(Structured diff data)
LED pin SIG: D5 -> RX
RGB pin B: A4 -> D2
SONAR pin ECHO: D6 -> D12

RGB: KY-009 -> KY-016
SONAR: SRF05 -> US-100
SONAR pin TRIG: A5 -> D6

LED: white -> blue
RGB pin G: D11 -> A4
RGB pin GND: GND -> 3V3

=== Directions for this task ===
Scan the data above for the word "SONAR", then copy every line that holds it.

=== Output of the task ===
SONAR pin ECHO: D6 -> D12
SONAR: SRF05 -> US-100
SONAR pin TRIG: A5 -> D6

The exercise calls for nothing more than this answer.